**Records provided**

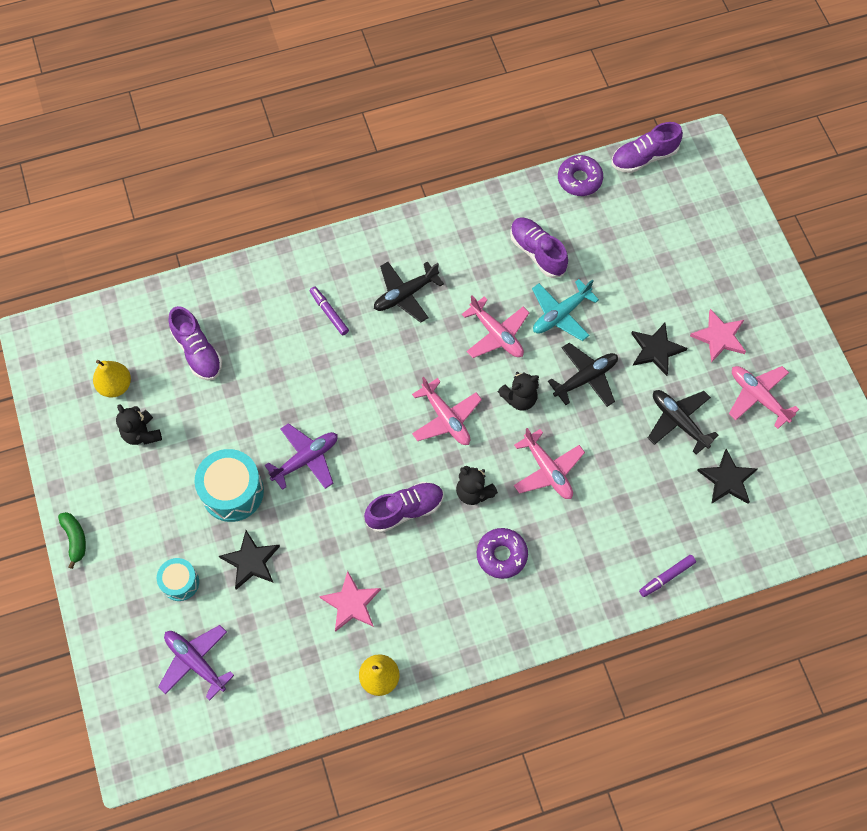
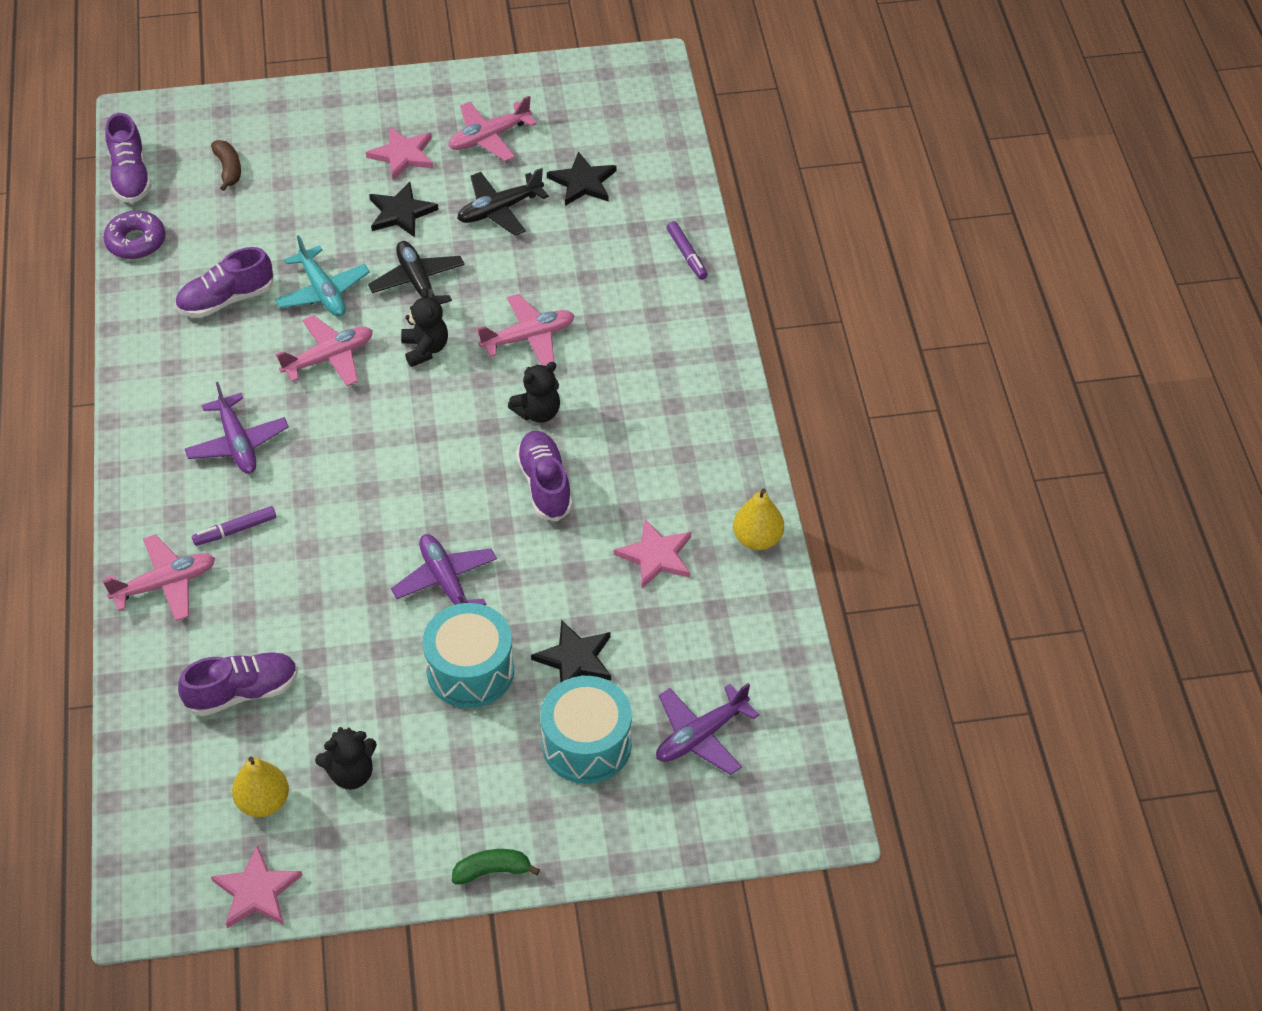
camera: 80 degrees left, 15 degrees down
(50, 398) = (257, 891): none -> pink star
(180, 582) = (586, 744): turquoise drum -> turquoise drum, size x1.70
(405, 294) = (237, 443): black plane -> purple plane
(446, 418) = (430, 426): pink plane -> pink plane (165, 584)
(501, 555) = (626, 398): purple donut -> none
(669, 219) = (228, 169): none -> brown banana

**Job item**
With "plane" as the string to find, copy every line of the records that holds it.

**Result below**
(405, 294) = (237, 443): black plane -> purple plane
(446, 418) = (430, 426): pink plane -> pink plane (165, 584)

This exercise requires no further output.